### Required work
Once you find the line with "(457, 485) = (436, 217): green" in the data below, transcribe exactly each line from there to the line with "(629, 200) = (284, 113): purple", inclusive, and nothing else. Drop the pictures.

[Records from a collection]
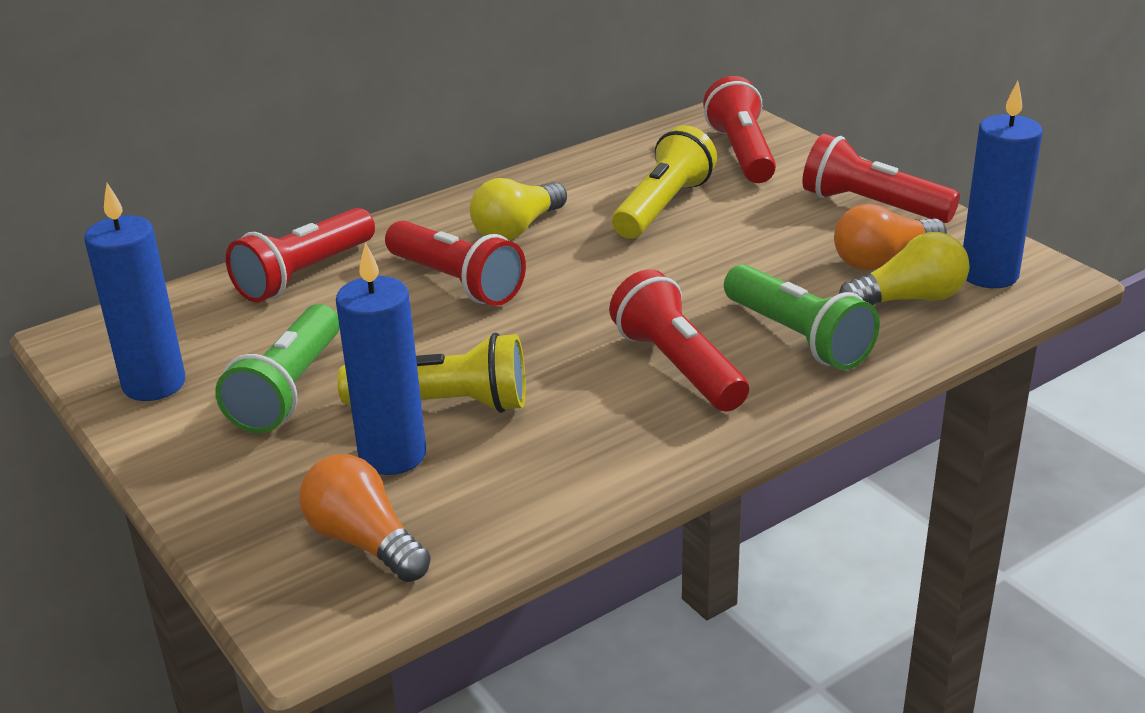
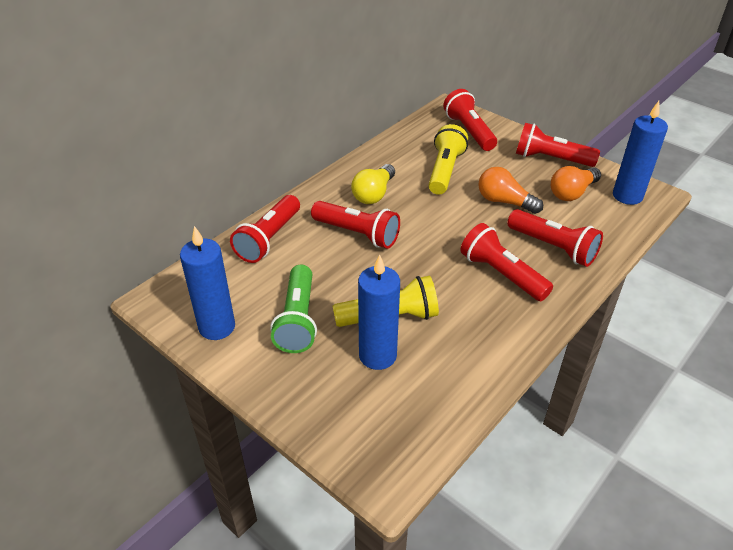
camera: 15 degrees left, 10 degrees up
(364, 541) = (390, 416): orange light bulb -> orange light bulb (504, 202)
(798, 338) = (553, 247): green flashlight -> red flashlight
(909, 299) = (596, 216): yellow light bulb -> none

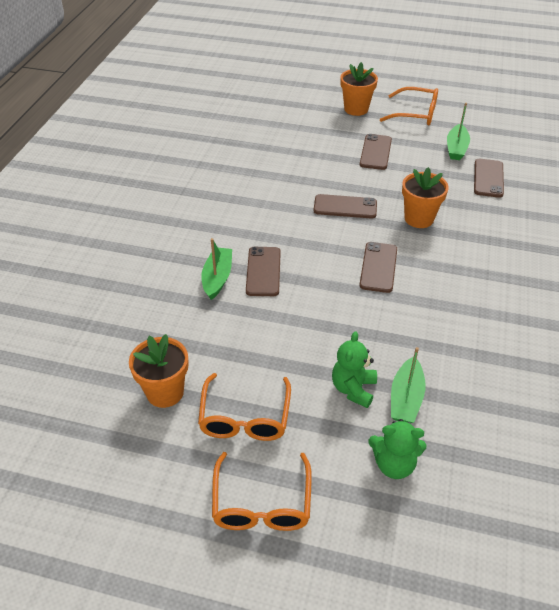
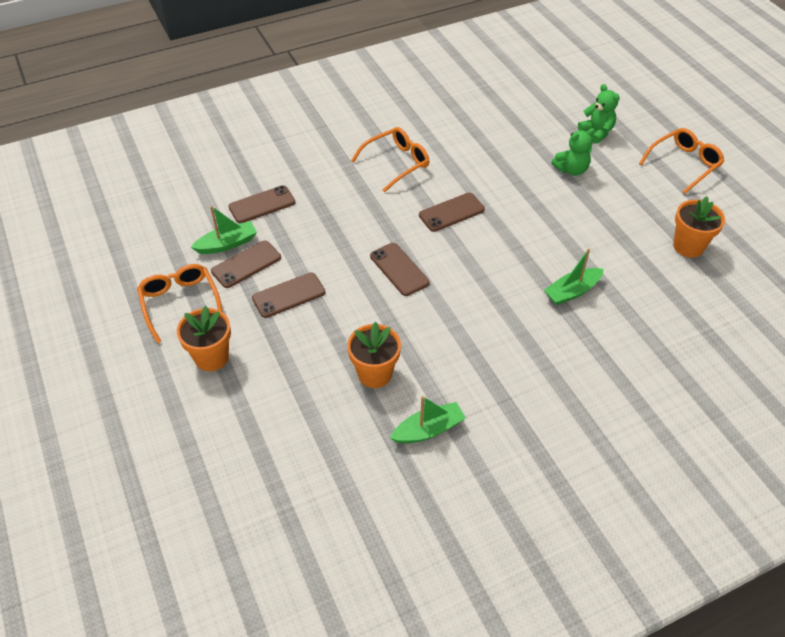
camera: 130 degrees left, 5 degrees up
(245, 417) = (651, 201): orange glasses -> orange glasses (396, 163)
(263, 271) = (532, 270): brown phone -> brown phone (246, 264)
(406, 398) = (549, 147): green boat -> green boat (428, 430)
(419, 218) = (366, 219): orange flower pot -> orange flower pot (375, 374)

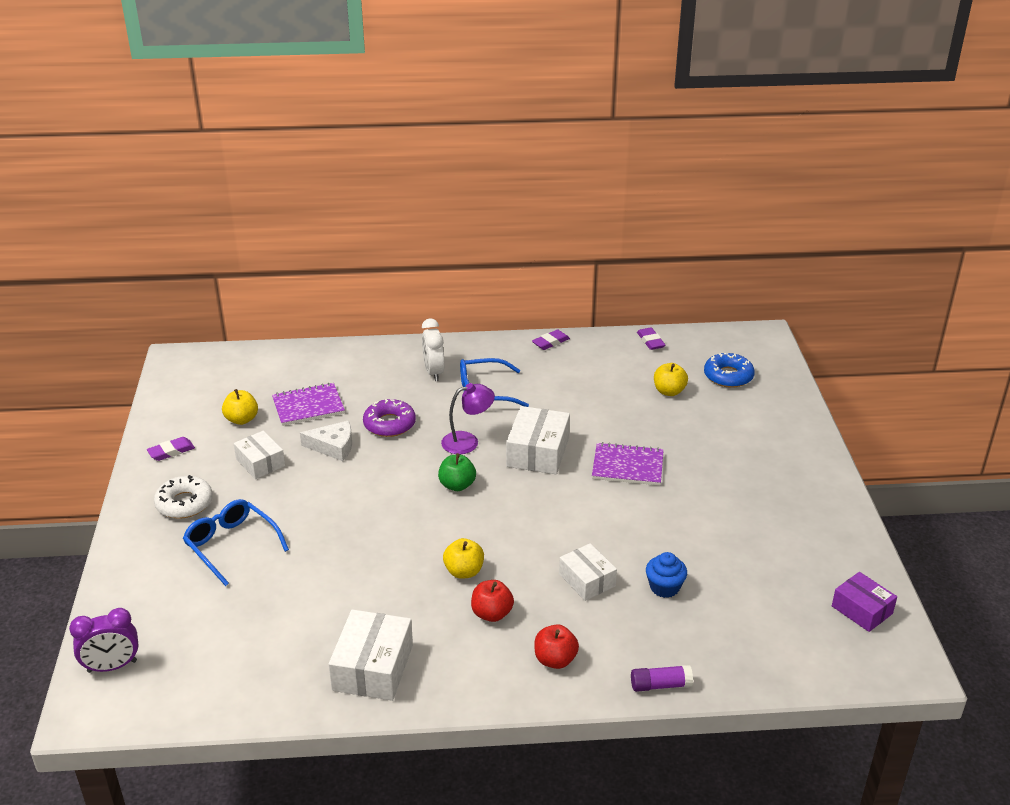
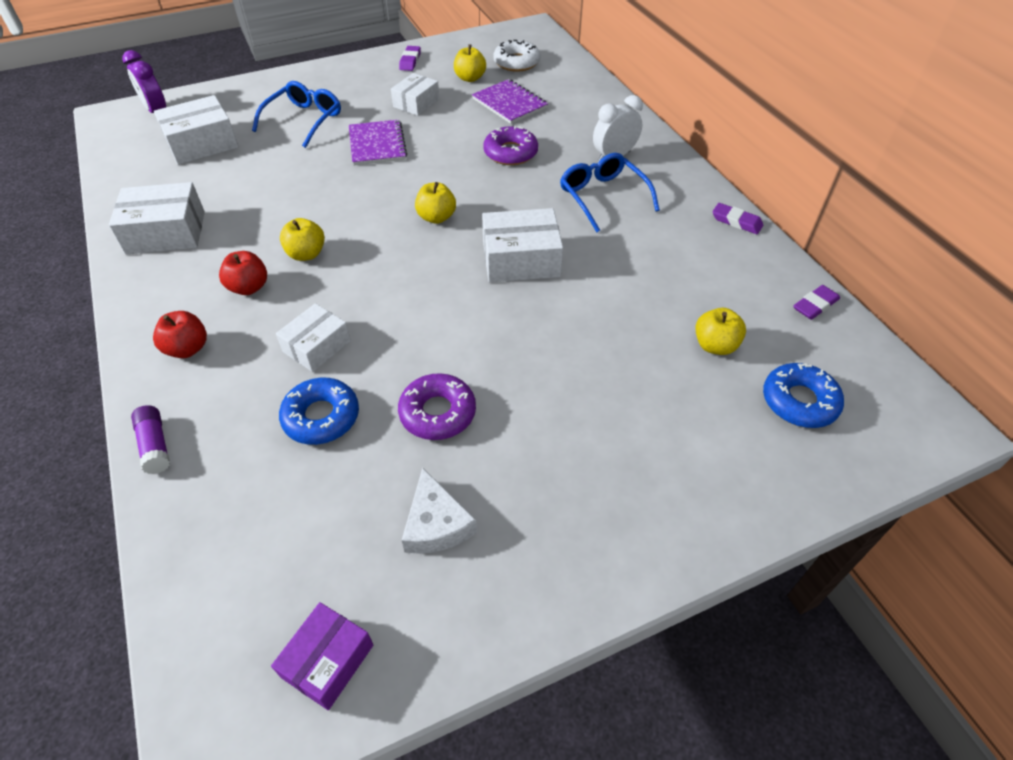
camera: 70 degrees right, 15 degrees up
(171, 451) = (410, 61): purple eraser -> purple eraser turned 60 degrees clockwise
(184, 503) = (348, 85): white donut -> white donut (516, 62)
(219, 630) = (202, 144): none -> white box
(333, 446) = (458, 132): white cheese -> white cheese (436, 524)
(457, 485) = (436, 217): green apple -> yellow apple
(467, 441) = (511, 206): purple lamp -> none
(627, 466) = (534, 338): purple notebook -> purple notebook (377, 144)
(664, 587) = (321, 417): blue cupcake -> blue donut
(682, 527) = (437, 413): none -> purple donut

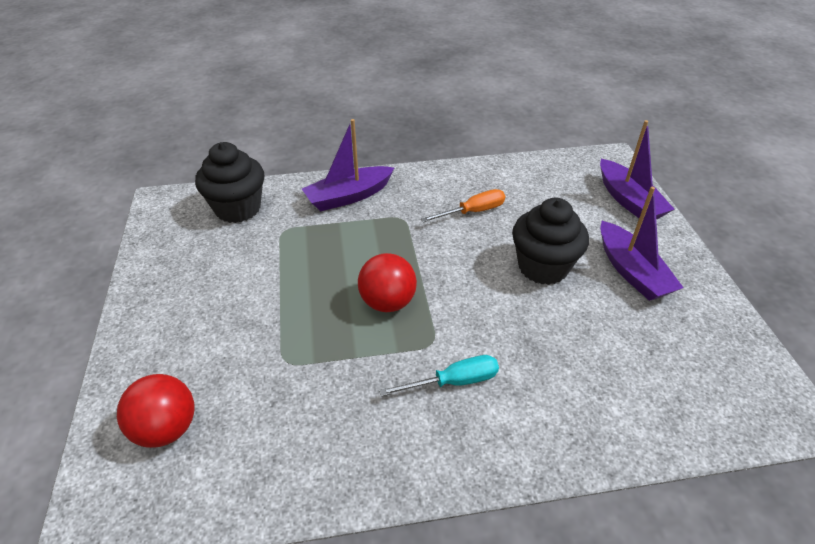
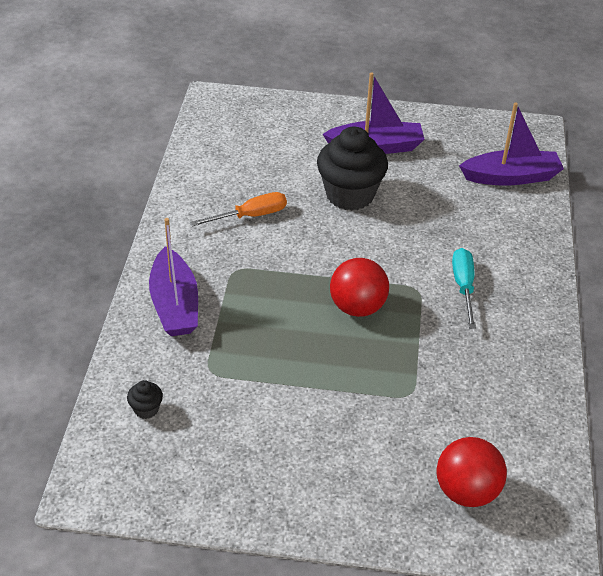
camera: 75 degrees left, 0 degrees up
(238, 208) = (146, 409): black cupcake -> black cupcake, size x0.41
(473, 212) = (250, 216): orange screwdriver -> orange screwdriver turned 75 degrees clockwise
(629, 200) = (284, 113): purple boat -> purple boat (511, 177)

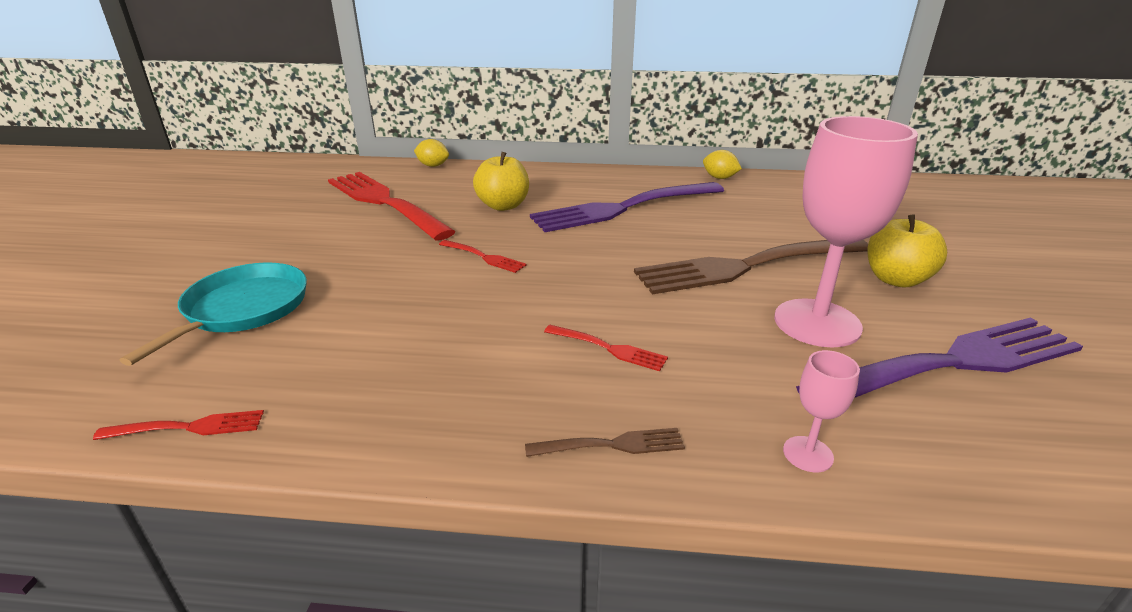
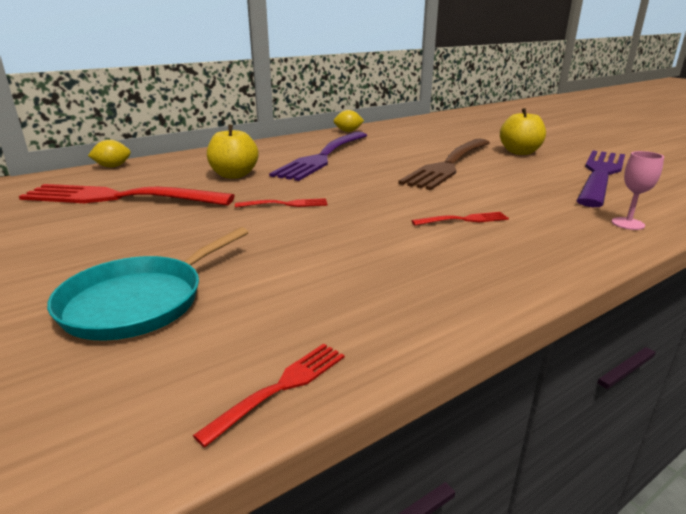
camera: 40 degrees left, 5 degrees down
(242, 309) = (139, 301): turquoise pan -> turquoise pan turned 120 degrees counterclockwise
(610, 445) = (557, 257): brown fork -> none
(817, 323) = (527, 177): pink goblet -> none

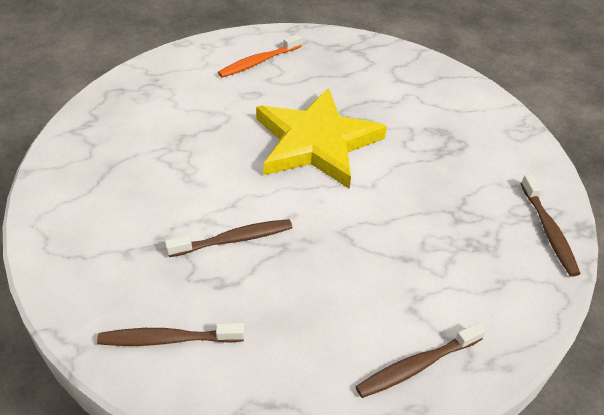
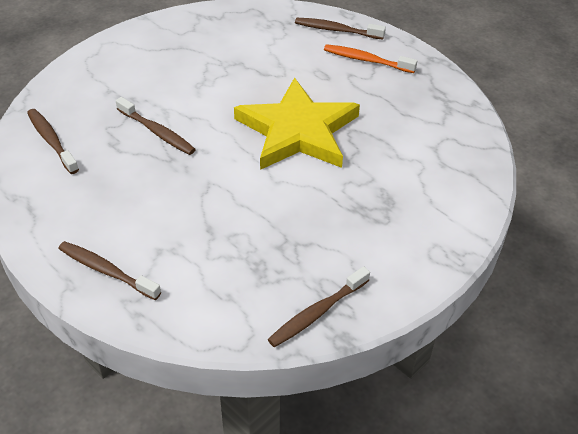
camera: 60 degrees right, 0 degrees up
(199, 58) = (336, 30): none -> brown toothbrush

### Response
(457, 485) = (436, 217): green apple -> yellow apple
(467, 441) = (511, 206): purple lamp -> none
(627, 466) = (534, 338): purple notebook -> purple notebook (377, 144)
(664, 587) = (321, 417): blue cupcake -> blue donut
(682, 527) = (437, 413): none -> purple donut

camera: 75 degrees left, 0 degrees up
(238, 208) = (146, 409): black cupcake -> black cupcake, size x0.41
(473, 212) = (250, 216): orange screwdriver -> orange screwdriver turned 75 degrees clockwise
(629, 200) = (284, 113): purple boat -> purple boat (511, 177)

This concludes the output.